• **PROBLEM REQUIREMENTS**:
Edit the listing below so that "brown stone church at center" becomes "red brick church at center" everywhere, with nothing else altered. Leave the pictures out of your copy.

***** SUPPLIED INFORMATION

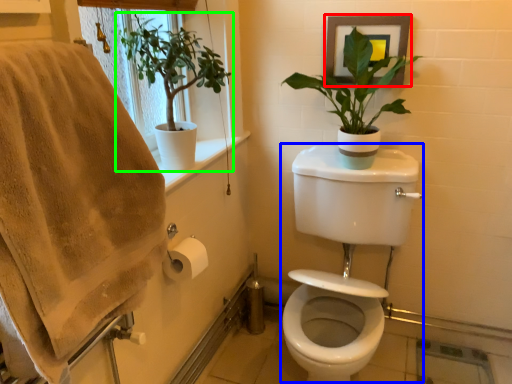
Question: Which object is the farthest from picture frame (highlighted by a red box)? Choose among these: sink (highlighted by a blue box) or houseplant (highlighted by a green box).

Choices:
 (A) sink
 (B) houseplant

Answer: (B)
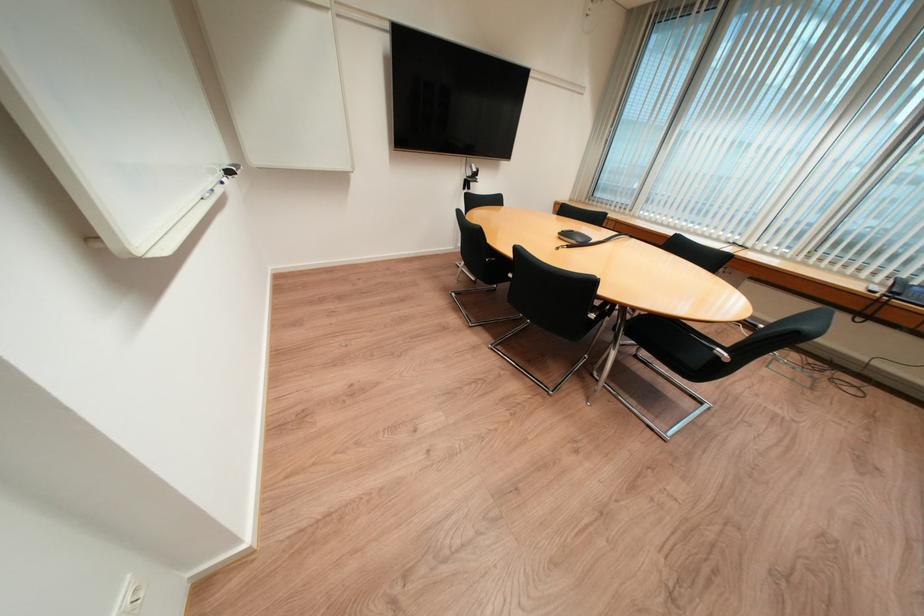
Locate an element on the screen. black chair sitting surface is located at coordinates (671, 339).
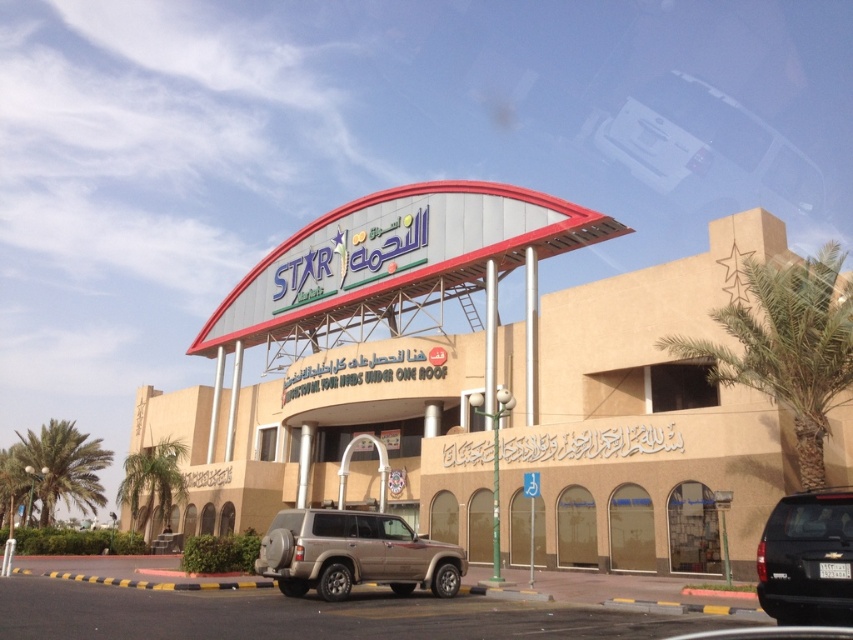
You are standing in front of the commercial building and want to take a photo. You notice two points marked in the scene. The first point is at coordinate point (732, 312) and the second is at point (305, 540). Which point is closer to your camera?

Point (305, 540) is closer to the camera because the description states that point (732, 312) is further away from the camera than point (305, 540).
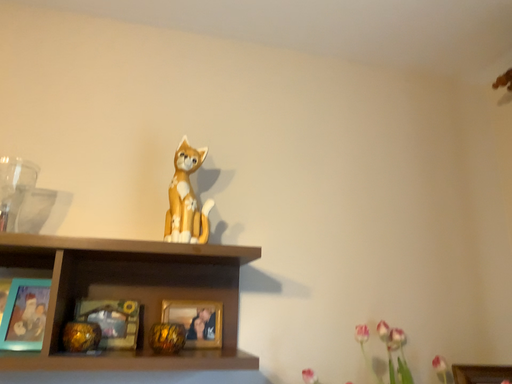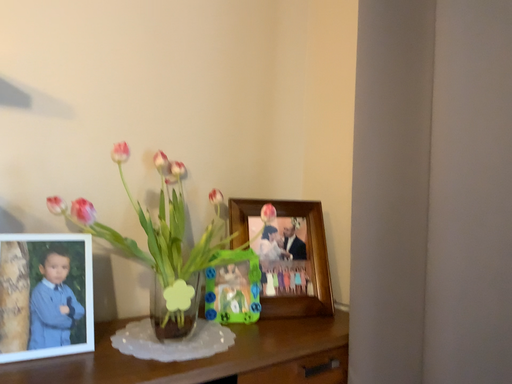
Question: How did the camera likely rotate when shooting the video?

Choices:
 (A) rotated upward
 (B) rotated downward

Answer: (B)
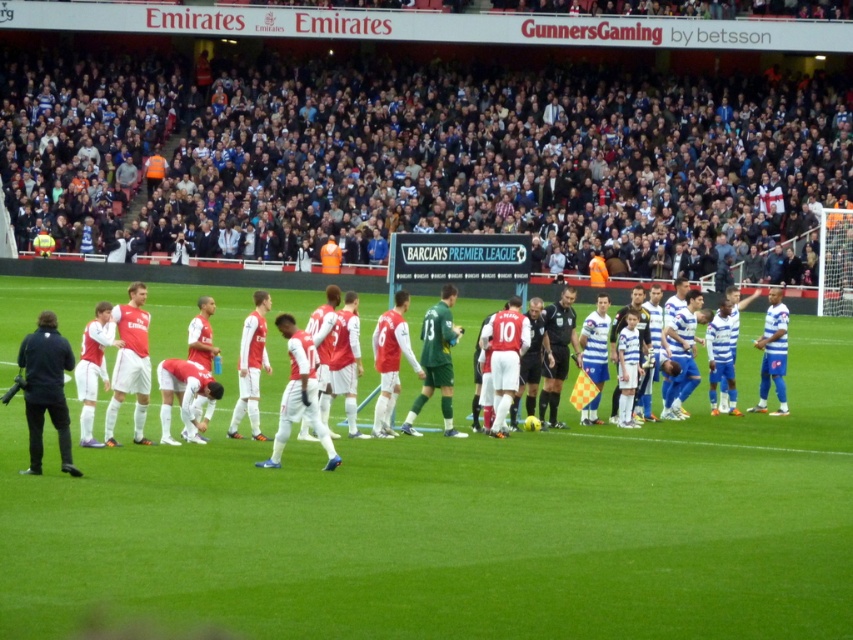
You are a drone operator trying to capture aerial footage of the Emirates Stadium football match. You need to ensure your drone stays within the green grass field at center. Given that the coordinates of the field are from 0.5 to 0.9 on the x and y axes, is the point at (453, 524) within the field?

The point at (453, 524) is within the green grass field at center because its coordinates fall within the specified range of 0.5 to 0.9 on both the x and y axes.

Based on the photo, you are a photographer standing at the edge of the green grass field at center and dark blue jersey at upper center. Which object is closer to you?

The dark blue jersey at upper center is closer to you because it is positioned above the green grass field at center.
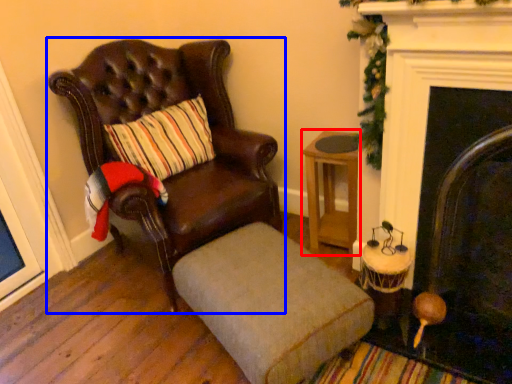
Question: Which object appears farthest to the camera in this image, table (highlighted by a red box) or chair (highlighted by a blue box)?

Choices:
 (A) table
 (B) chair

Answer: (A)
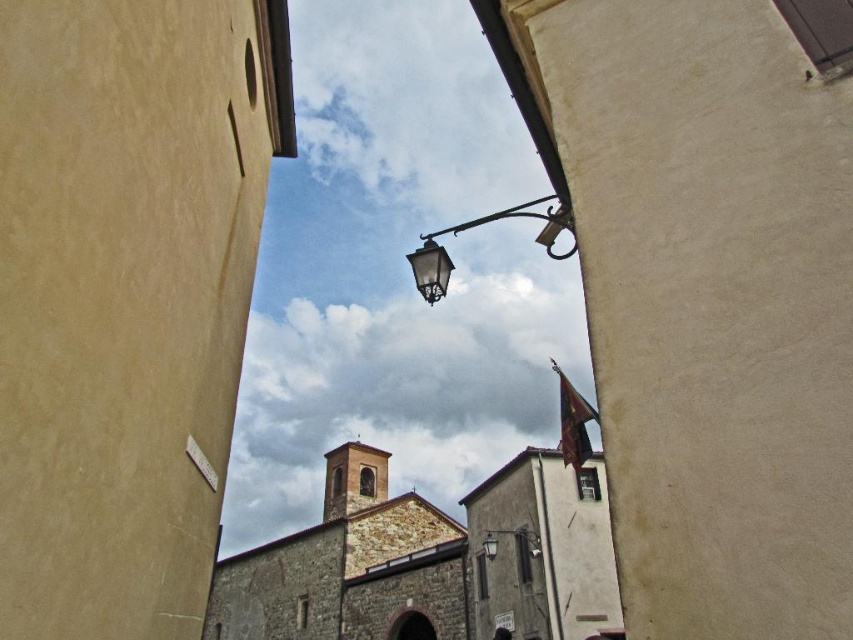
From the picture: Who is more distant from viewer, [461,547] or [421,280]?

The point [461,547] is behind.

Between point (345, 573) and point (426, 266), which one is positioned in front?

Point (426, 266) is more forward.

Where is `brown stone church at center`? This screenshot has height=640, width=853. brown stone church at center is located at coordinates (347, 564).

Does brown stone church at center appear on the left side of metallic streetlamp at center?

Yes, brown stone church at center is to the left of metallic streetlamp at center.

Does brown stone church at center have a smaller size compared to metallic streetlamp at center?

No.

The width and height of the screenshot is (853, 640). Identify the location of brown stone church at center. (347, 564).

Can you confirm if dark gray stone archway at center is thinner than metallic streetlamp at center?

No, dark gray stone archway at center is not thinner than metallic streetlamp at center.

Is dark gray stone archway at center taller than metallic streetlamp at center?

Yes, dark gray stone archway at center is taller than metallic streetlamp at center.

Identify the location of dark gray stone archway at center. This screenshot has width=853, height=640. (410, 627).

Locate an element on the screen. This screenshot has height=640, width=853. dark gray stone archway at center is located at coordinates (410, 627).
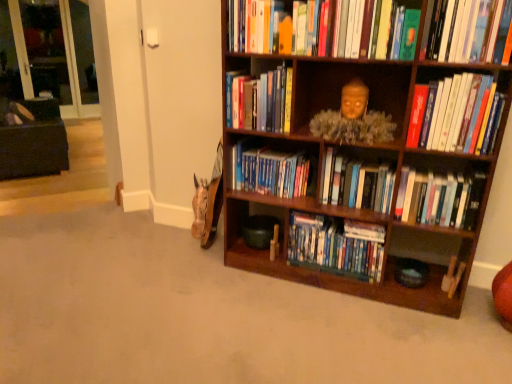
Find the location of `space that is in front of wooden bookcase at right`. space that is in front of wooden bookcase at right is located at coordinates (351, 332).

**********

• **ANSWER TO THE EXERCISE**:
Question: Which object is the farthest from picture frame (highlighted by a red box)? Choose among these: sink (highlighted by a blue box) or houseplant (highlighted by a green box).

Choices:
 (A) sink
 (B) houseplant

Answer: (B)
Locate an element on the screen. black chair sitting surface is located at coordinates (671, 339).
You are standing in front of the commercial building and want to take a photo. You notice two points marked in the scene. The first point is at coordinate point (732, 312) and the second is at point (305, 540). Which point is closer to your camera?

Point (305, 540) is closer to the camera because the description states that point (732, 312) is further away from the camera than point (305, 540).
Question: How did the camera likely rotate when shooting the video?

Choices:
 (A) rotated upward
 (B) rotated downward

Answer: (B)
You are a drone operator trying to capture aerial footage of the Emirates Stadium football match. You need to ensure your drone stays within the green grass field at center. Given that the coordinates of the field are from 0.5 to 0.9 on the x and y axes, is the point at (453, 524) within the field?

The point at (453, 524) is within the green grass field at center because its coordinates fall within the specified range of 0.5 to 0.9 on both the x and y axes.

Based on the photo, you are a photographer standing at the edge of the green grass field at center and dark blue jersey at upper center. Which object is closer to you?

The dark blue jersey at upper center is closer to you because it is positioned above the green grass field at center.
Question: Which object appears farthest to the camera in this image, table (highlighted by a red box) or chair (highlighted by a blue box)?

Choices:
 (A) table
 (B) chair

Answer: (A)
From the picture: Who is more distant from viewer, [461,547] or [421,280]?

The point [461,547] is behind.

Between point (345, 573) and point (426, 266), which one is positioned in front?

Point (426, 266) is more forward.

Where is `red brick church at center`? This screenshot has height=640, width=853. red brick church at center is located at coordinates (347, 564).

Does red brick church at center appear on the left side of metallic streetlamp at center?

Yes, red brick church at center is to the left of metallic streetlamp at center.

Does red brick church at center have a smaller size compared to metallic streetlamp at center?

No.

The width and height of the screenshot is (853, 640). Identify the location of red brick church at center. (347, 564).

Can you confirm if dark gray stone archway at center is thinner than metallic streetlamp at center?

No, dark gray stone archway at center is not thinner than metallic streetlamp at center.

Is dark gray stone archway at center taller than metallic streetlamp at center?

Yes, dark gray stone archway at center is taller than metallic streetlamp at center.

Identify the location of dark gray stone archway at center. This screenshot has width=853, height=640. (410, 627).

Locate an element on the screen. This screenshot has height=640, width=853. dark gray stone archway at center is located at coordinates (410, 627).
Find the location of `space that is in front of wooden bookcase at right`. space that is in front of wooden bookcase at right is located at coordinates (351, 332).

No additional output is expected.